RECORDS FOR THE EXERCISE:
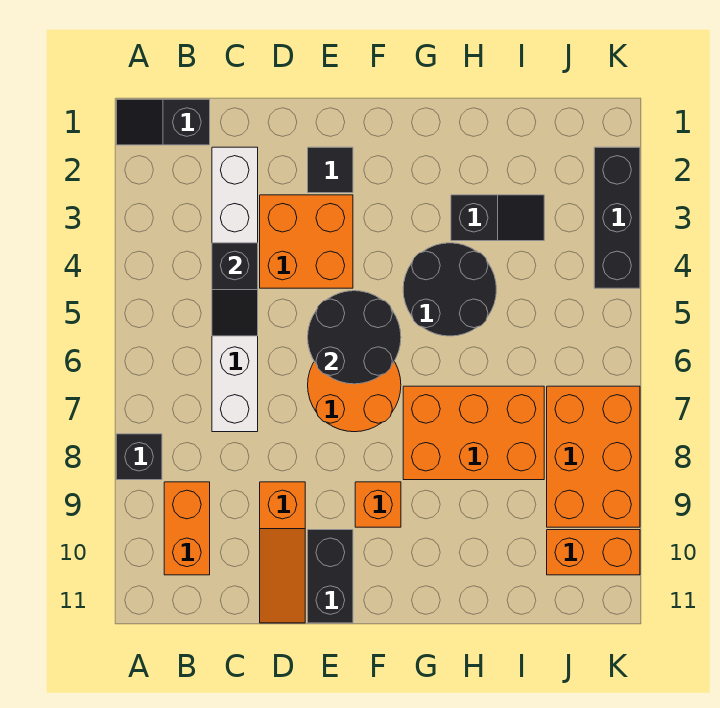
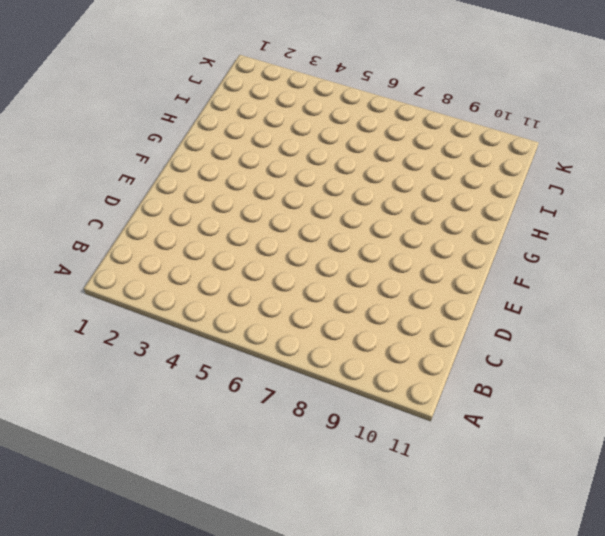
none -> black slope A1:B1 level 1 top B
none -> black brick A8 level 1
none -> orange brick B9:B10 level 1

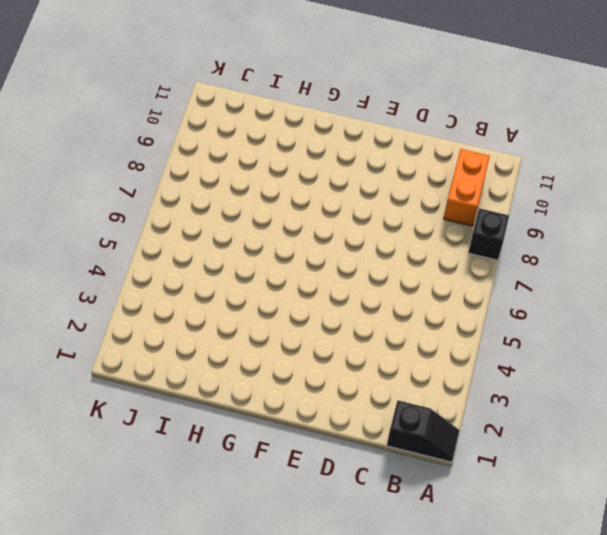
none -> white brick C2:C7 level 1
none -> orange brick D3:E4 level 1
none -> orange slope D9:D11 level 1 top 9

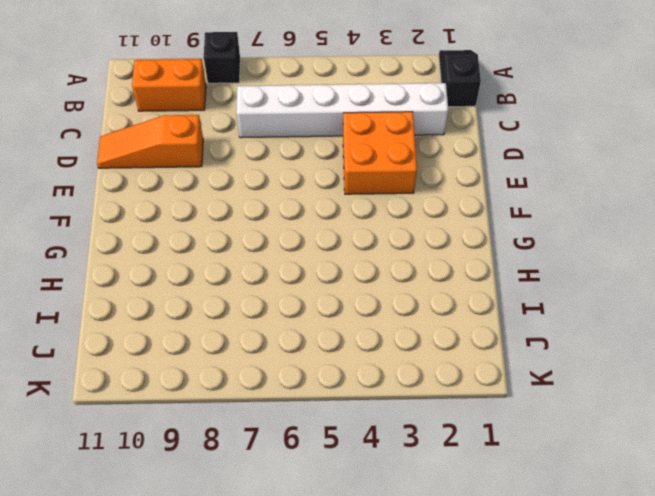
none -> black tile E2 level 1
none -> orange round brick E6:F7 level 1
none -> black brick E10:E11 level 1

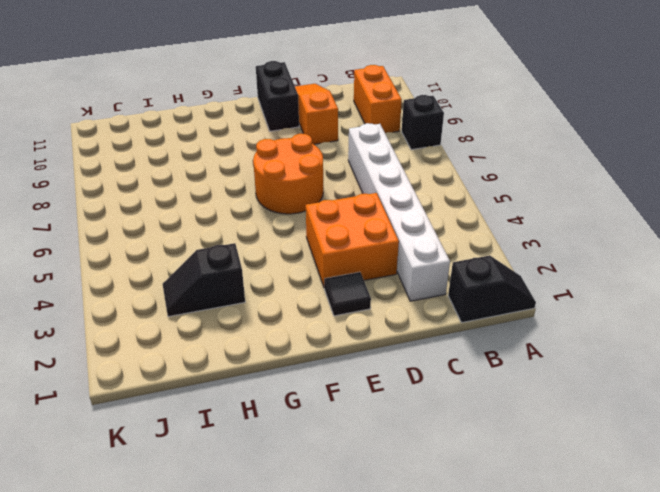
none -> orange brick F9 level 1
none -> black round brick G4:H5 level 1
none -> orange brick G7:I8 level 1

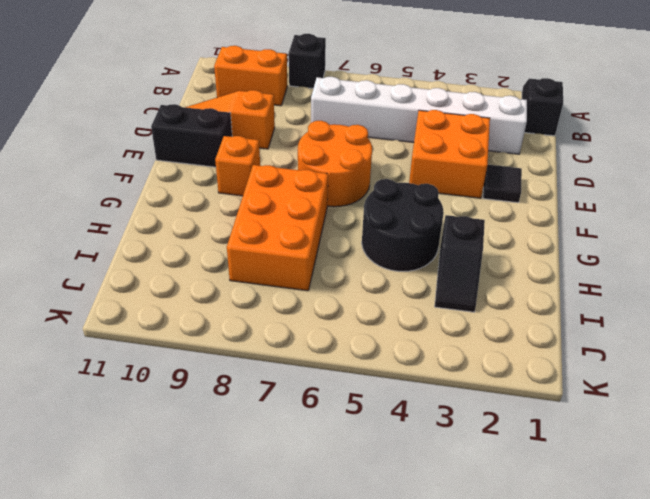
none -> orange brick J7:K9 level 1
none -> orange brick J10:K10 level 1
none -> black brick K2:K4 level 1

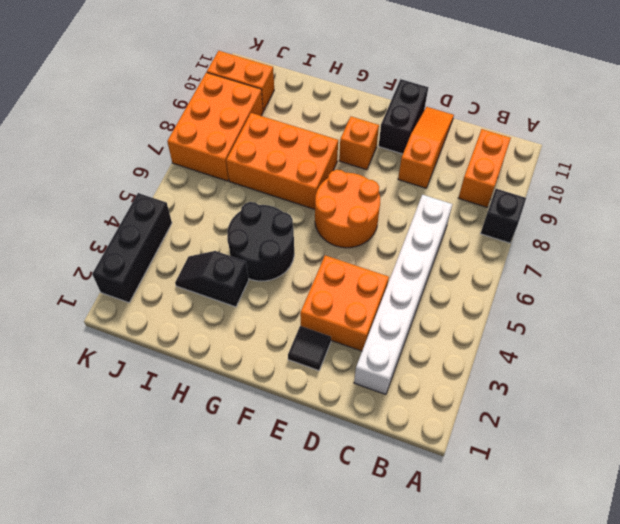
none -> black slope A1:B1 level 1 top B
none -> black slope C4:C5 level 2 top 4
none -> black round brick E5:F6 level 2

TASK DIRECTIONS: Find the word "round" in the data and copy out each line where it turns up.

SOLUTION FOR THIS EXERCISE:
none -> orange round brick E6:F7 level 1
none -> black round brick G4:H5 level 1
none -> black round brick E5:F6 level 2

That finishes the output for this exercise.